* TASK PROMPT
Each line of the data that includes "round" must be copied.

Stored items from a collection
# # # # # # #

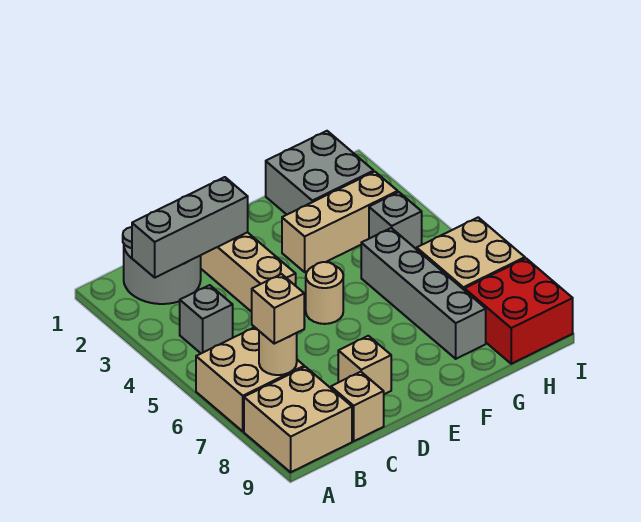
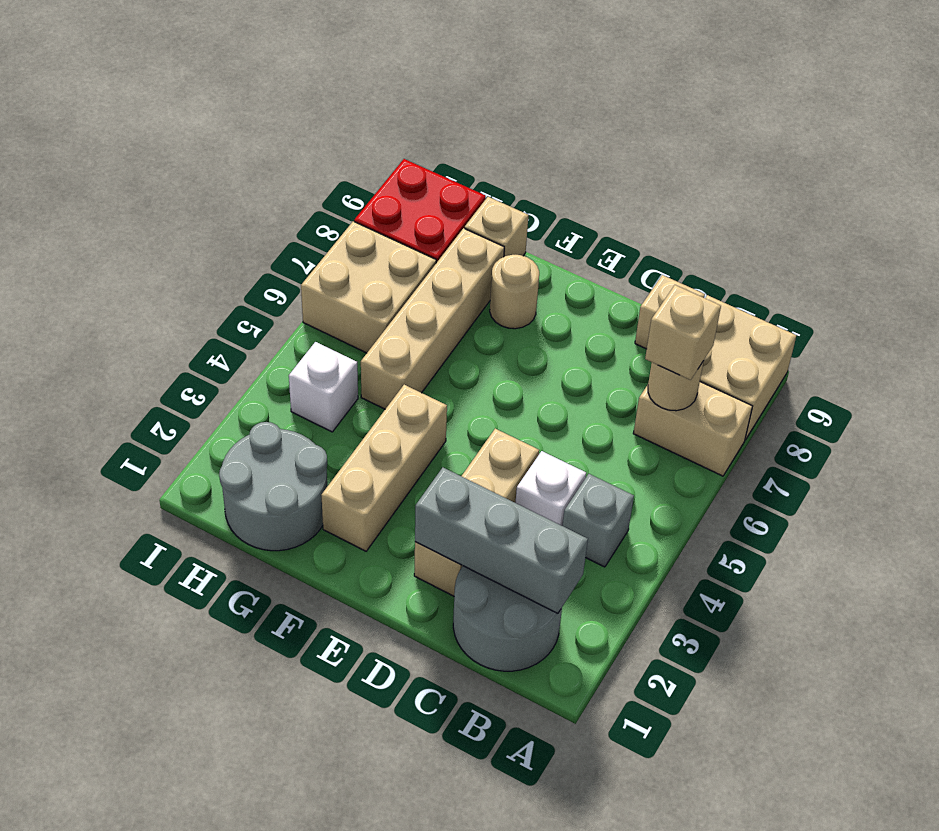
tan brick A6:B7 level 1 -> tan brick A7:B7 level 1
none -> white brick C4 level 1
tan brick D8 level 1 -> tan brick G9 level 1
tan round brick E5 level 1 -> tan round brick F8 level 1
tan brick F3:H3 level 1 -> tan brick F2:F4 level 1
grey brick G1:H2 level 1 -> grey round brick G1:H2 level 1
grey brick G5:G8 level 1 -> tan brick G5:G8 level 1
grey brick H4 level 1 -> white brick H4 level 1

# # # # # # #

* TASK RESULT
tan round brick E5 level 1 -> tan round brick F8 level 1
grey brick G1:H2 level 1 -> grey round brick G1:H2 level 1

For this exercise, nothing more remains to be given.